◆ **Aim of the task**
Give back the whole listing exactly as written, pictures excluded.

◆ **Information**
###

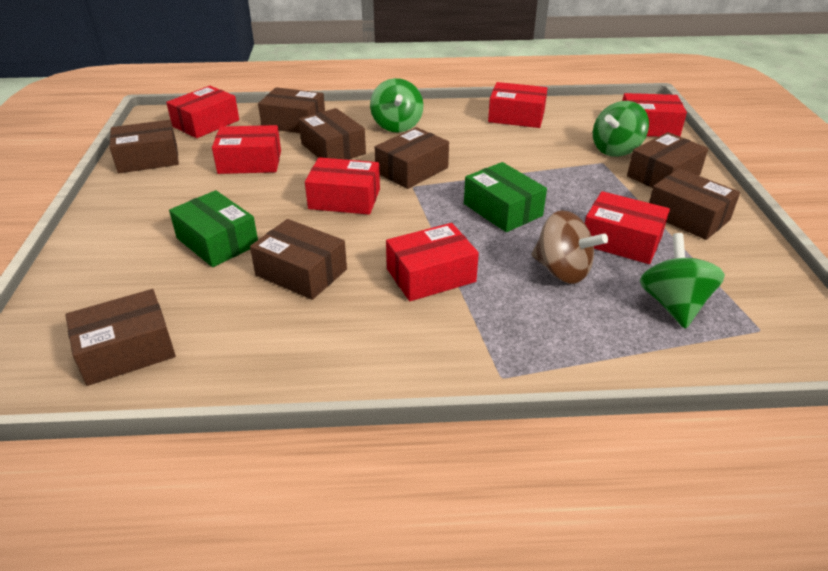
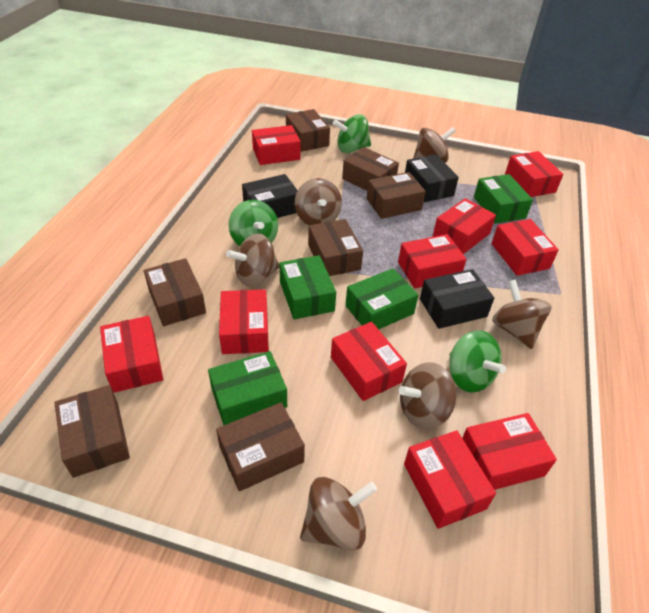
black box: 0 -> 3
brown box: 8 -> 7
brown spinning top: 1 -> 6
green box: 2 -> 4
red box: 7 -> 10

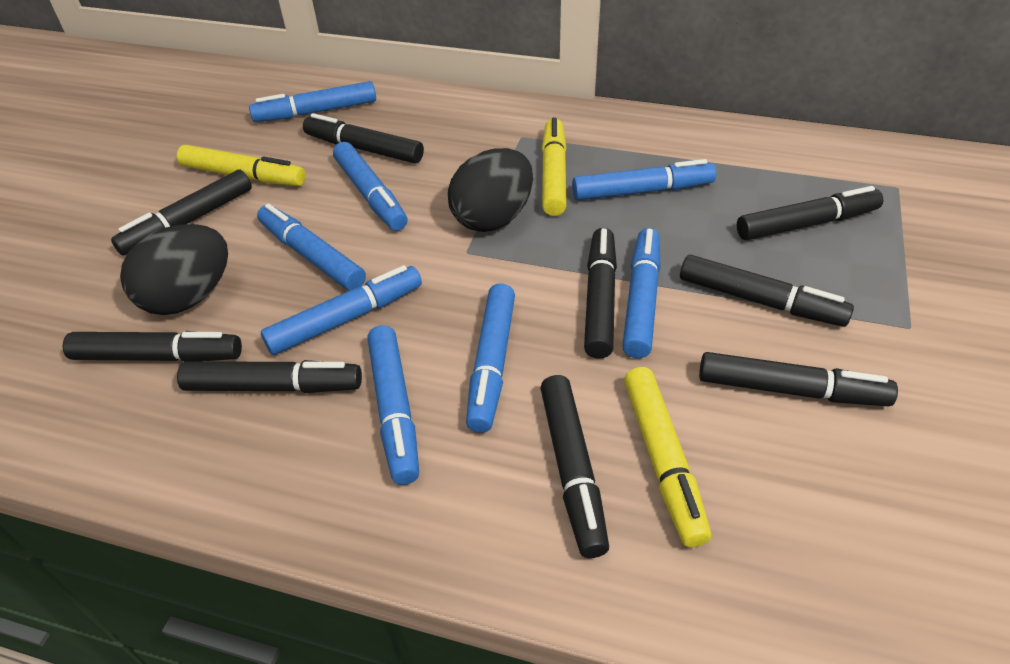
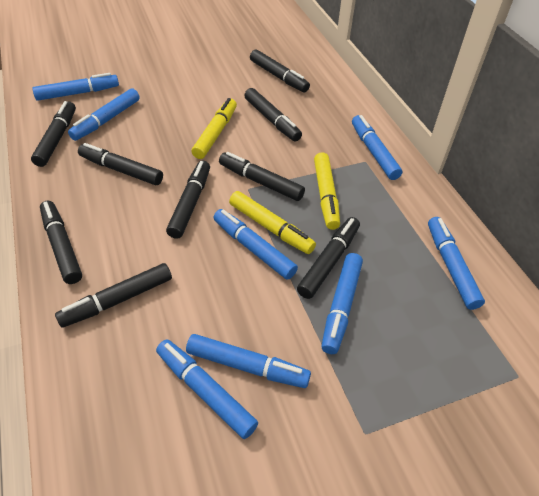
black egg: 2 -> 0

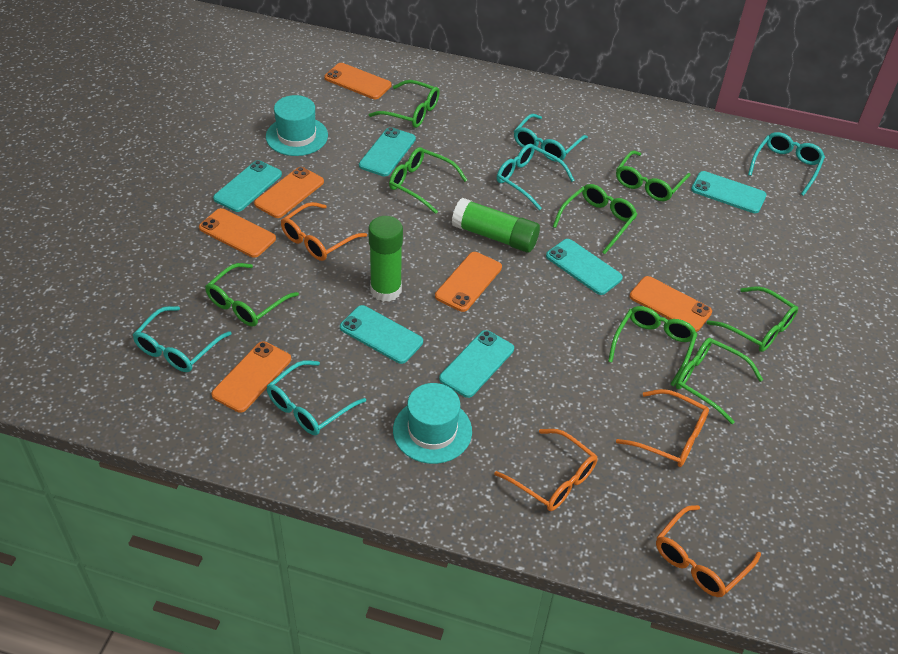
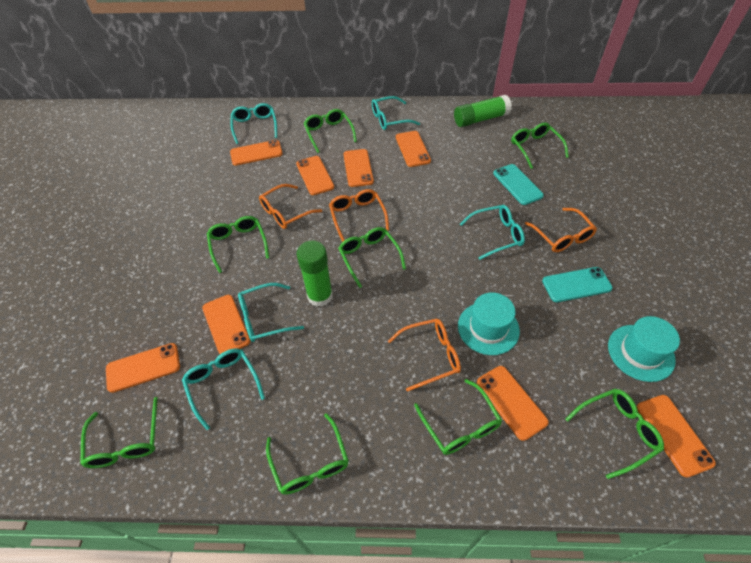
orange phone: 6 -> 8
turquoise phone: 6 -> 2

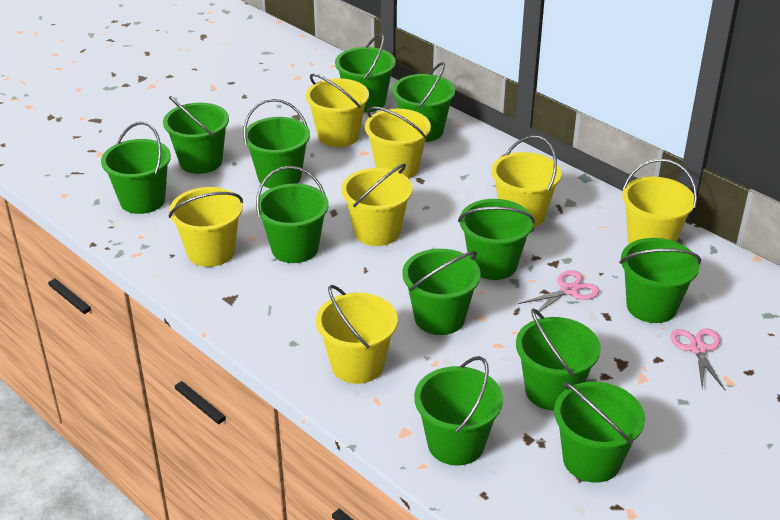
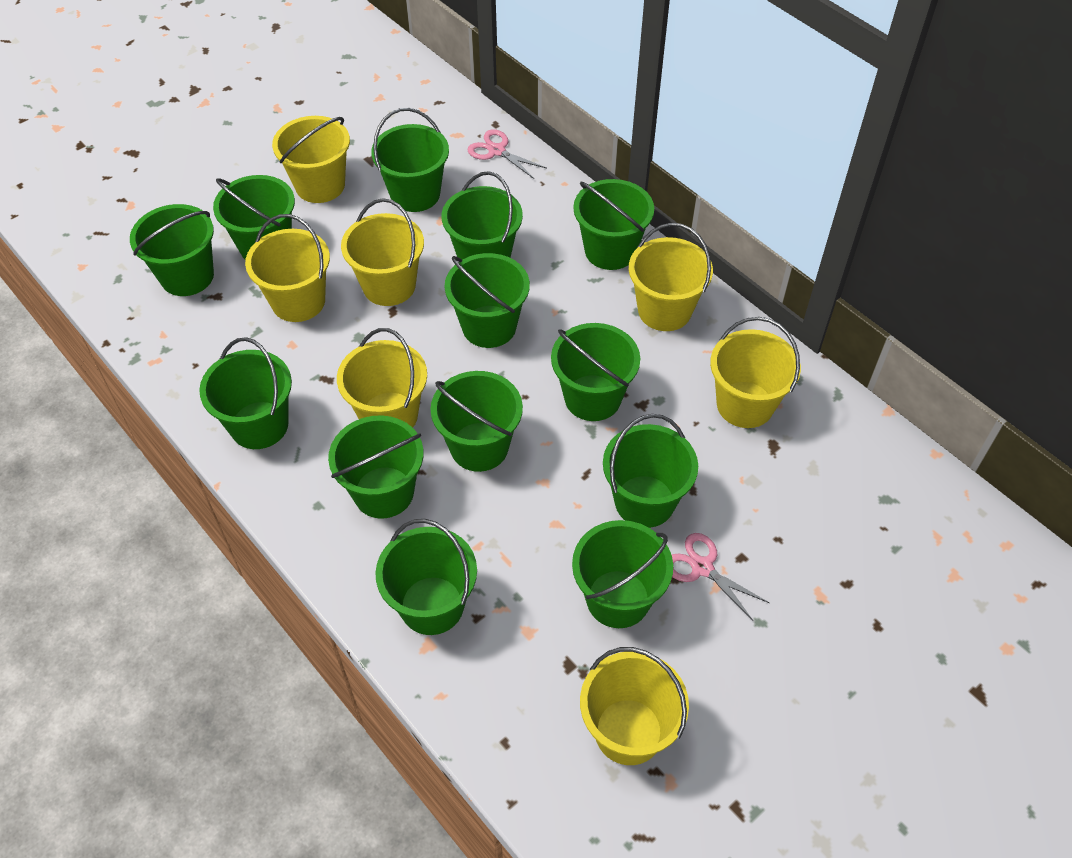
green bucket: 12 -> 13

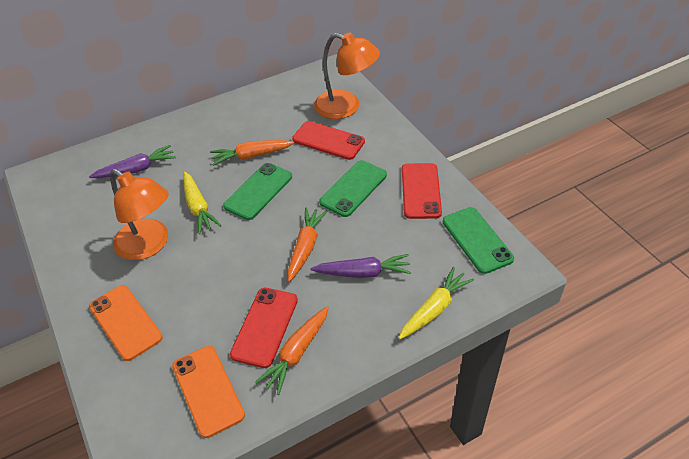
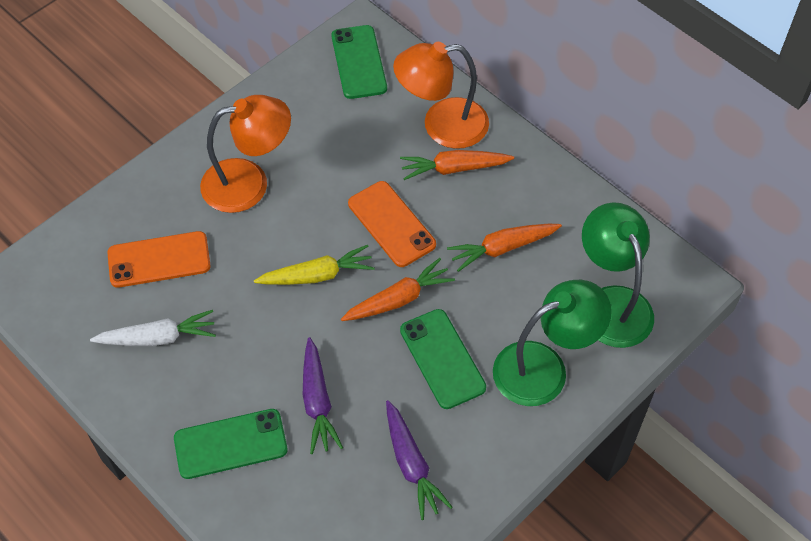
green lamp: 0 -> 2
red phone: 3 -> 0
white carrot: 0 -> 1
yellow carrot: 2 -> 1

###

◆ **Result for this task**
black box: 0 -> 3
brown box: 8 -> 7
brown spinning top: 1 -> 6
green box: 2 -> 4
red box: 7 -> 10

black egg: 2 -> 0

orange phone: 6 -> 8
turquoise phone: 6 -> 2

green bucket: 12 -> 13

green lamp: 0 -> 2
red phone: 3 -> 0
white carrot: 0 -> 1
yellow carrot: 2 -> 1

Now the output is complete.